(Beginning of Exercise inputs)

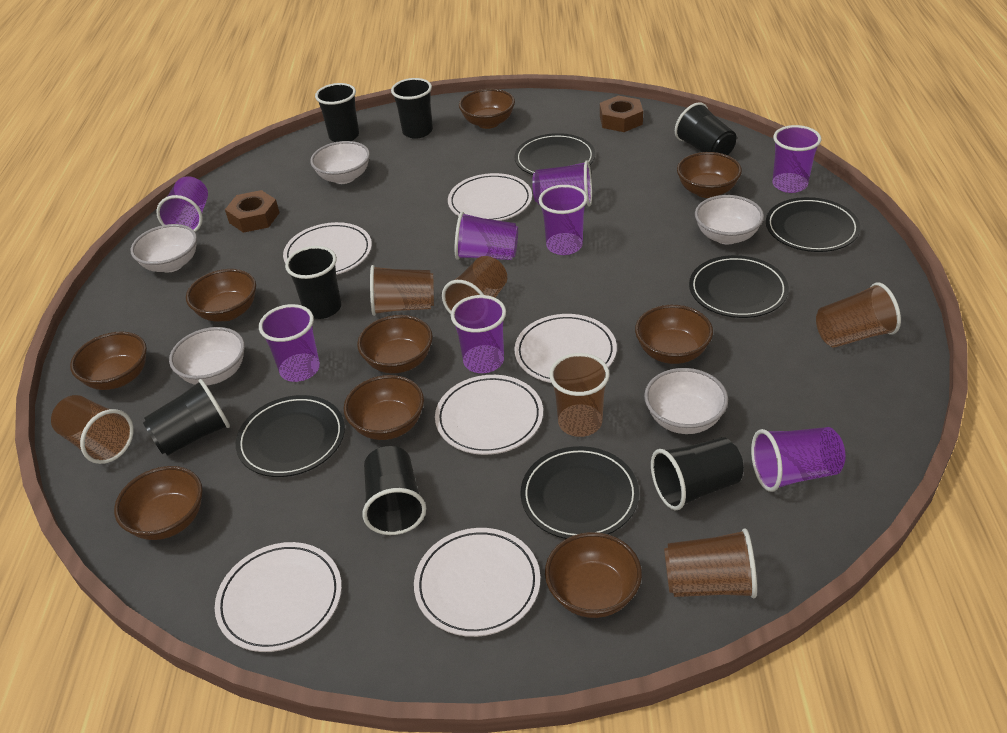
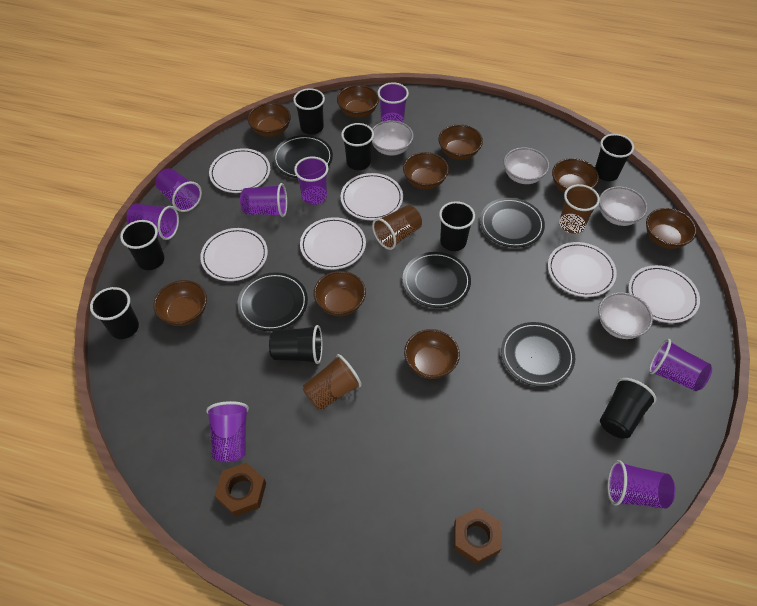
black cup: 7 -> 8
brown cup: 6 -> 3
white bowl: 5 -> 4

(End of Exercise inputs)
(Beginning of Exercise inputs)

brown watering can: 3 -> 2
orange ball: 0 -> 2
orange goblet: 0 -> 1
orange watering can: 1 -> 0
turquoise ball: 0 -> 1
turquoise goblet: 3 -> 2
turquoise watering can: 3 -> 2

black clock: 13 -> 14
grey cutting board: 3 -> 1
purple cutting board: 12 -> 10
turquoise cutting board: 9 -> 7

(End of Exercise inputs)
(Beginning of Exercise inputs)

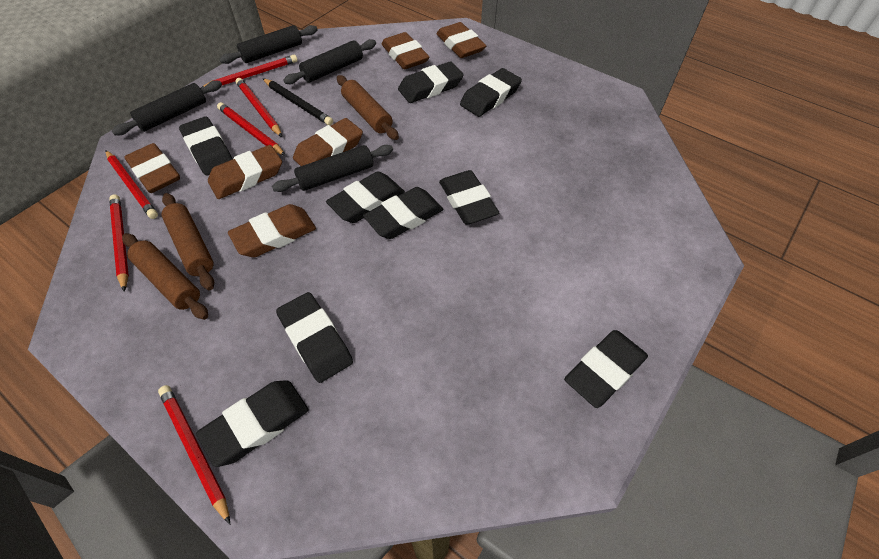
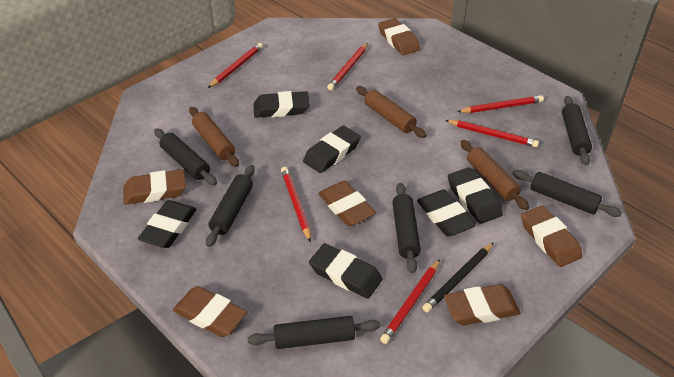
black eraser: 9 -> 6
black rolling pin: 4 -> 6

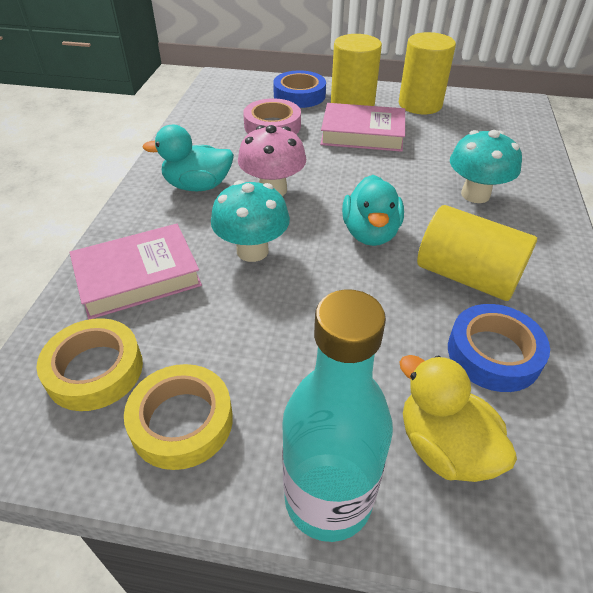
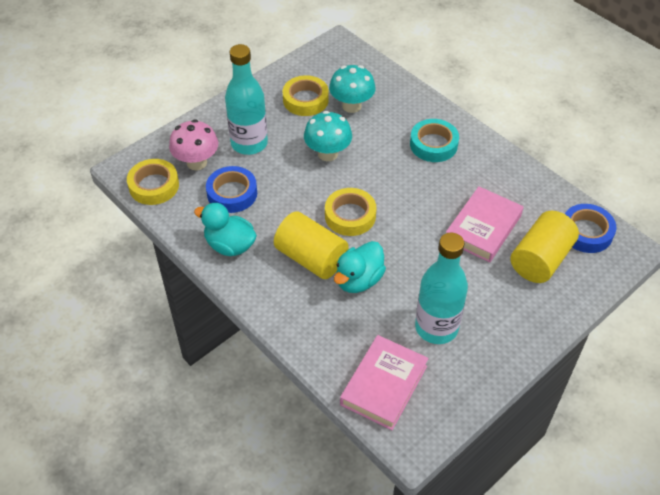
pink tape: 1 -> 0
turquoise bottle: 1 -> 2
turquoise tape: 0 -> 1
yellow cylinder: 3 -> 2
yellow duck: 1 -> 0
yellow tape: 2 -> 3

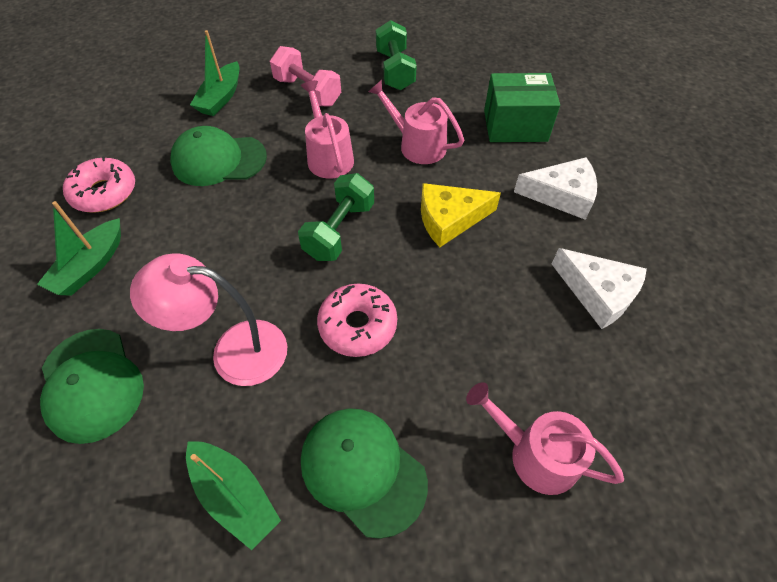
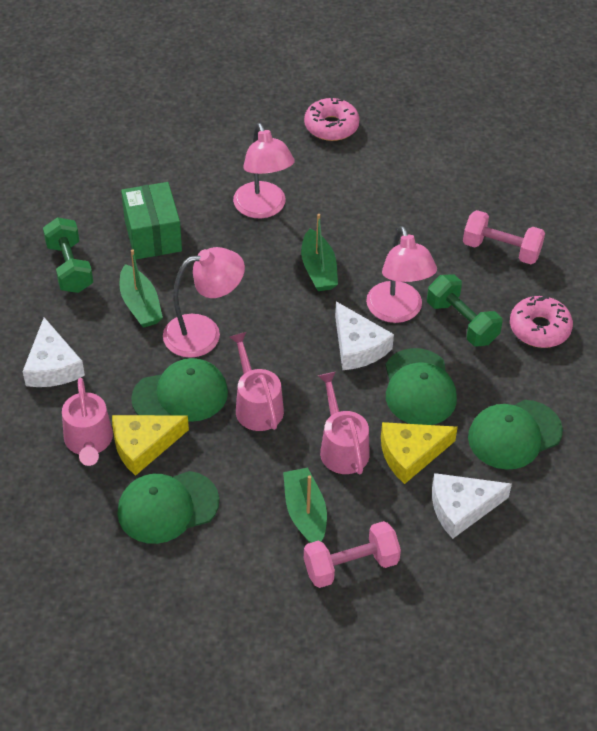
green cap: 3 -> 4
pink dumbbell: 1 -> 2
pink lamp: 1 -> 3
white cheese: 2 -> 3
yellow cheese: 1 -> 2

(End of Exercise inputs)

- **Your instructions**
Look above for the line containing "black eraser: 9 -> 6" and the line containing "yellow cheese: 1 -> 2", then reproduce both and everything between them exactly, pictures omitted.

- **Solved problem**
black eraser: 9 -> 6
black rolling pin: 4 -> 6

pink tape: 1 -> 0
turquoise bottle: 1 -> 2
turquoise tape: 0 -> 1
yellow cylinder: 3 -> 2
yellow duck: 1 -> 0
yellow tape: 2 -> 3

green cap: 3 -> 4
pink dumbbell: 1 -> 2
pink lamp: 1 -> 3
white cheese: 2 -> 3
yellow cheese: 1 -> 2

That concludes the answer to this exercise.